__Shape transformation data__
※ ※ ※

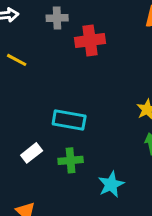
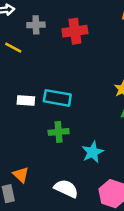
gray cross: (57, 18) -> (36, 25), moved
white rectangle: (32, 153) -> (26, 100), moved, turned 42

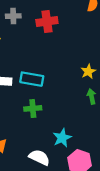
cyan star: (93, 152) -> (62, 138), moved

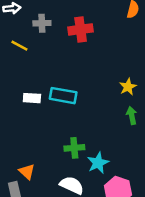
green cross: (33, 108) -> (74, 148), moved

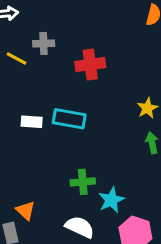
gray cross: (42, 23) -> (44, 43), moved
red cross: (81, 29) -> (90, 65), moved

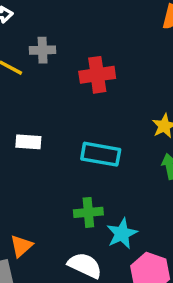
cyan rectangle: (69, 119) -> (101, 154), moved
orange triangle: (26, 210) -> (21, 246), turned 35

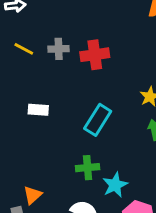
gray cross: (43, 50) -> (59, 49), moved
cyan rectangle: (101, 154) -> (98, 120), turned -68

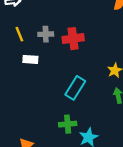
yellow line: (24, 49) -> (19, 34), turned 40
white rectangle: (38, 110) -> (30, 59), moved

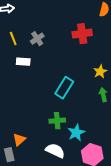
gray cross: (46, 34) -> (37, 39), turned -32
red cross: (73, 39) -> (82, 34), moved

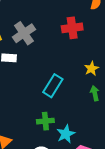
gray cross: (37, 39) -> (24, 33), size x1.5

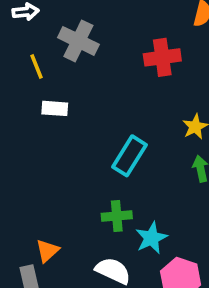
gray cross: (24, 33) -> (78, 41), moved, turned -30

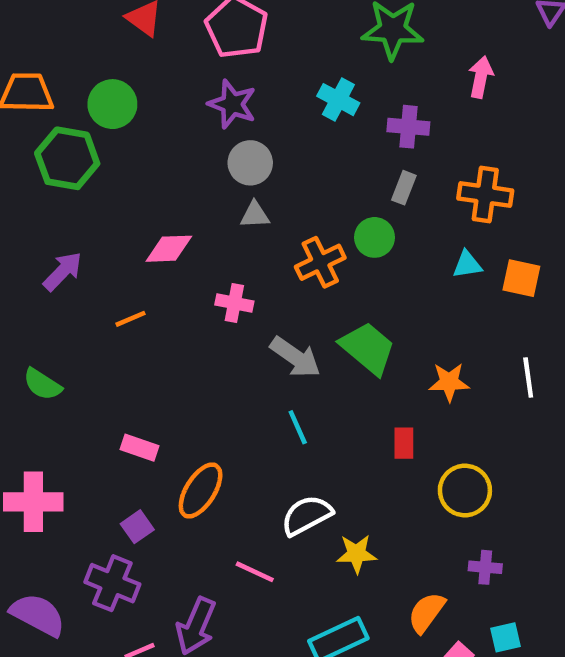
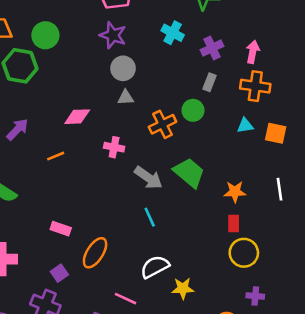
pink arrow: (481, 77) -> (253, 52), moved
purple cross: (408, 127) -> (212, 48), turned -30
red rectangle: (404, 443) -> (234, 224), moved

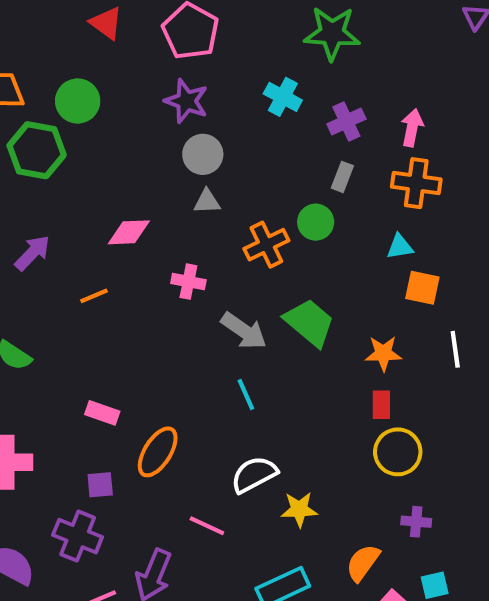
orange square: (276, 133) -> (422, 288), moved
purple square: (59, 273) -> (100, 485), turned 30

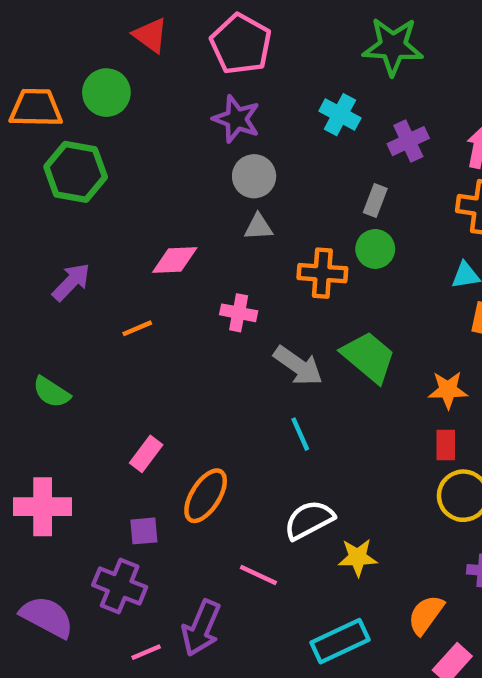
green circle: (78, 101) -> (106, 93), moved
gray rectangle: (342, 177) -> (375, 200), moved
orange cross: (266, 245) -> (322, 273), turned 30
pink rectangle: (102, 413) -> (146, 454), turned -72

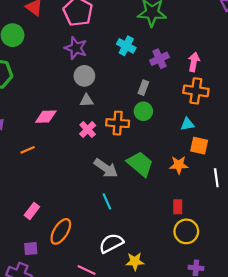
pink cross: (239, 313) -> (88, 130), moved, turned 35
orange star: (448, 390) -> (179, 165), moved

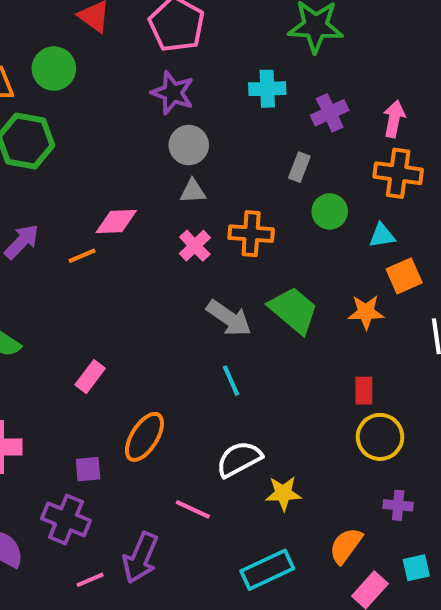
cyan cross: (126, 46) -> (267, 89), turned -30
green circle: (143, 111) -> (330, 211), moved
orange square: (199, 146) -> (404, 276), turned -36
orange line: (28, 150) -> (82, 256), moved
pink rectangle: (32, 211) -> (90, 377), moved

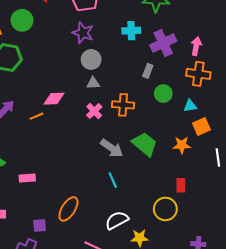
purple cross: (330, 113) -> (163, 43), size x1.4
pink rectangle: (90, 377) -> (27, 178), moved, turned 49
yellow circle: (380, 437) -> (165, 209), moved

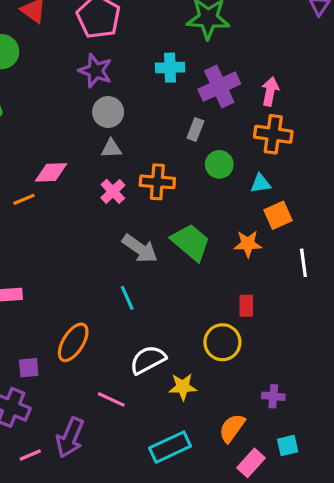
cyan line: (113, 180) -> (127, 298), moved

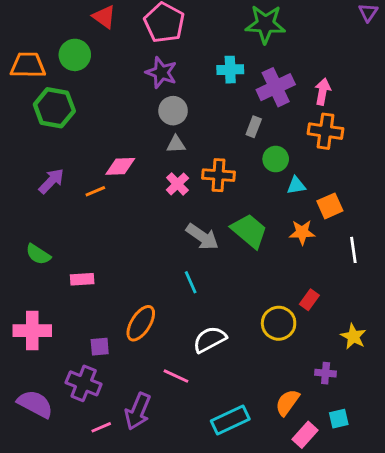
cyan triangle: (261, 183) -> (296, 185), moved
red rectangle: (246, 306) -> (309, 300), moved, turned 36
yellow star: (183, 387) -> (353, 336), moved, turned 30

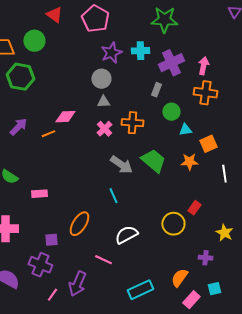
purple star: (161, 73) -> (111, 53), moved, turned 30
pink line: (101, 427) -> (52, 295), turned -32

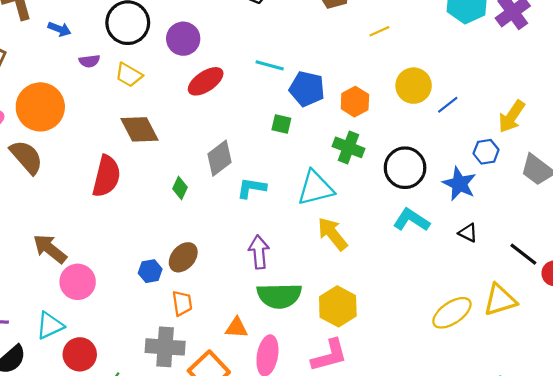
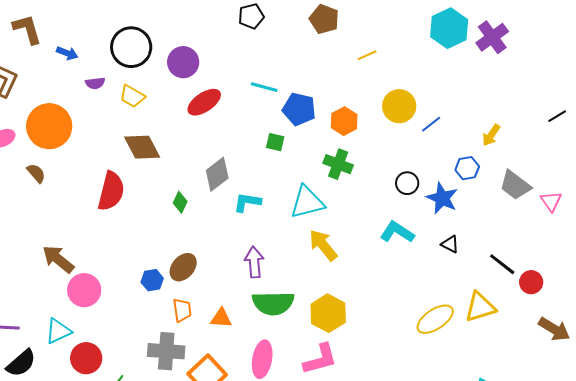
yellow arrow: (512, 117) -> (491, 135), size x0.7
brown semicircle: (26, 157) -> (36, 173), size x0.6
black circle: (405, 168) -> (407, 183), moved, size x0.6
orange triangle: (237, 328) -> (221, 318), moved

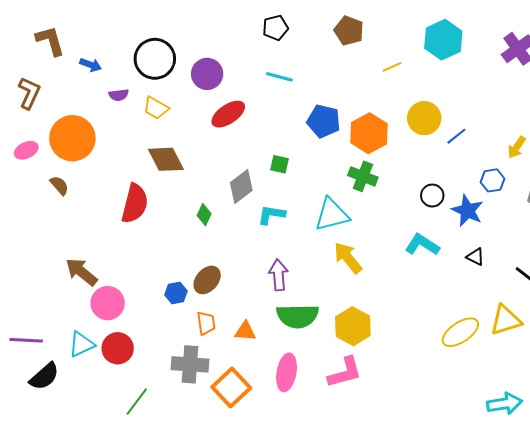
cyan hexagon: (449, 28) -> (443, 40), moved
cyan line: (264, 87) -> (279, 77), moved
orange hexagon: (344, 121) -> (369, 133), size x1.4
green square: (275, 142) -> (279, 164), moved
red circle: (86, 358) -> (118, 348), moved

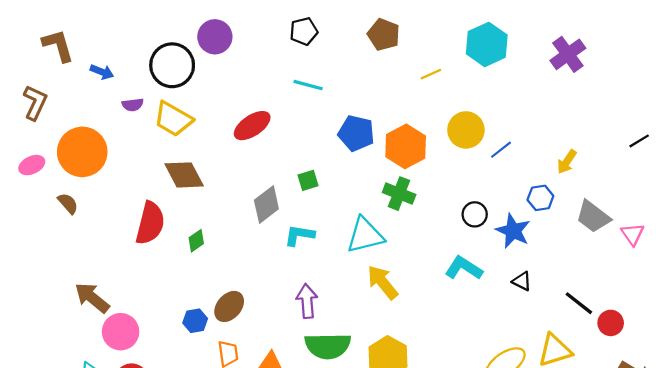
purple circle: (207, 74) -> (215, 37), moved
yellow trapezoid: (156, 108) -> (173, 119), size x1.4
green square: (279, 164) -> (308, 180), turned -30
green diamond: (204, 215) -> (196, 241), moved, turned 30

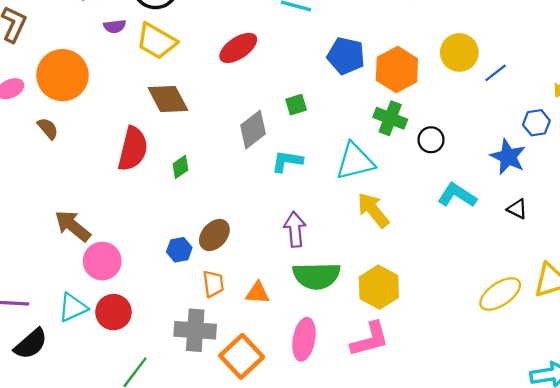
black circle: (475, 214) -> (431, 140), moved

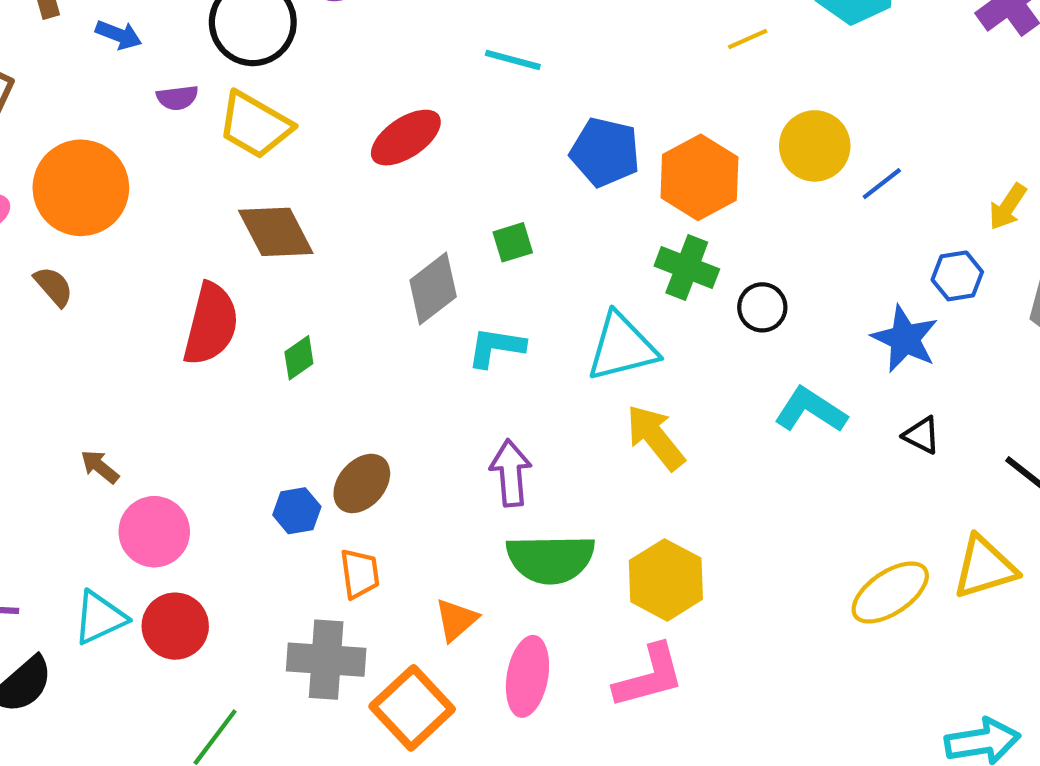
brown arrow: (73, 226) -> (100, 467), size x0.6
orange triangle: (258, 293) -> (456, 620), moved, turned -45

※ ※ ※

__INSTRUCTIONS FOR THE TASK__
Nothing but the lines above from the line with "cyan star: (93, 152) -> (62, 138), moved" up to and including the line with "yellow star: (183, 387)" should be returned, exactly as written and without pictures.

__SOLUTION TO THE PROBLEM__
cyan star: (93, 152) -> (62, 138), moved

green cross: (33, 108) -> (74, 148), moved

gray cross: (42, 23) -> (44, 43), moved
red cross: (81, 29) -> (90, 65), moved

cyan rectangle: (69, 119) -> (101, 154), moved
orange triangle: (26, 210) -> (21, 246), turned 35

gray cross: (43, 50) -> (59, 49), moved
cyan rectangle: (101, 154) -> (98, 120), turned -68

yellow line: (24, 49) -> (19, 34), turned 40
white rectangle: (38, 110) -> (30, 59), moved

gray cross: (46, 34) -> (37, 39), turned -32
red cross: (73, 39) -> (82, 34), moved

gray cross: (37, 39) -> (24, 33), size x1.5

gray cross: (24, 33) -> (78, 41), moved, turned -30

pink arrow: (481, 77) -> (253, 52), moved
purple cross: (408, 127) -> (212, 48), turned -30
red rectangle: (404, 443) -> (234, 224), moved

orange square: (276, 133) -> (422, 288), moved
purple square: (59, 273) -> (100, 485), turned 30

green circle: (78, 101) -> (106, 93), moved
gray rectangle: (342, 177) -> (375, 200), moved
orange cross: (266, 245) -> (322, 273), turned 30
pink rectangle: (102, 413) -> (146, 454), turned -72

pink cross: (239, 313) -> (88, 130), moved, turned 35
orange star: (448, 390) -> (179, 165), moved

cyan cross: (126, 46) -> (267, 89), turned -30
green circle: (143, 111) -> (330, 211), moved
orange square: (199, 146) -> (404, 276), turned -36
orange line: (28, 150) -> (82, 256), moved
pink rectangle: (32, 211) -> (90, 377), moved

purple cross: (330, 113) -> (163, 43), size x1.4
pink rectangle: (90, 377) -> (27, 178), moved, turned 49
yellow circle: (380, 437) -> (165, 209), moved

cyan line: (113, 180) -> (127, 298), moved

cyan triangle: (261, 183) -> (296, 185), moved
red rectangle: (246, 306) -> (309, 300), moved, turned 36
yellow star: (183, 387) -> (353, 336), moved, turned 30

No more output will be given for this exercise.